*** Block opens ***

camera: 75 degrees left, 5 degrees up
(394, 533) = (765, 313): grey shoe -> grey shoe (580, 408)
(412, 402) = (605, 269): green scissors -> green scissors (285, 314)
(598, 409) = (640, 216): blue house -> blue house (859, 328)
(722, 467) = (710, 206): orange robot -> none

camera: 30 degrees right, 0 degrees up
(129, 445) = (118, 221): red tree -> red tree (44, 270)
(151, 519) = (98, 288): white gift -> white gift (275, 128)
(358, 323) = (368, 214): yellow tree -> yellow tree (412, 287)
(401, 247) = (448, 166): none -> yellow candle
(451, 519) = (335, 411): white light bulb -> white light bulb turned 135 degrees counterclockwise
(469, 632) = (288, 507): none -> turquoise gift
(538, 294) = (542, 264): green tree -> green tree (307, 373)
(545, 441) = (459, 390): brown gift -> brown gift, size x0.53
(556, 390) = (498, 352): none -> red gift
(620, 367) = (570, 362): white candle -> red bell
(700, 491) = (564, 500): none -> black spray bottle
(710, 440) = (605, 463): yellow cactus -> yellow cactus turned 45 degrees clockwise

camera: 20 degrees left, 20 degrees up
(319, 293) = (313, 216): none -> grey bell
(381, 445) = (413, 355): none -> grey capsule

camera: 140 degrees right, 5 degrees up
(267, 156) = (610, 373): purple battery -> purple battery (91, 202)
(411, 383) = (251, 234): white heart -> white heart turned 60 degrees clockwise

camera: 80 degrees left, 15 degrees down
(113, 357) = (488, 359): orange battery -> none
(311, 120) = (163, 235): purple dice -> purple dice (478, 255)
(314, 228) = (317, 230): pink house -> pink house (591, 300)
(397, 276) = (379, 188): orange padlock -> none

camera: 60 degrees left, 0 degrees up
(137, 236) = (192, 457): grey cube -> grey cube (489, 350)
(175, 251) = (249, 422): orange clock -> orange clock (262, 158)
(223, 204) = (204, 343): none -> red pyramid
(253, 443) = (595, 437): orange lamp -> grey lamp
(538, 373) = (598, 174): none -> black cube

*** Block closes ***

Every line above with the word "bell" belongs in the answer, copied as written.

(620, 367) = (570, 362): white candle -> red bell
(319, 293) = (313, 216): none -> grey bell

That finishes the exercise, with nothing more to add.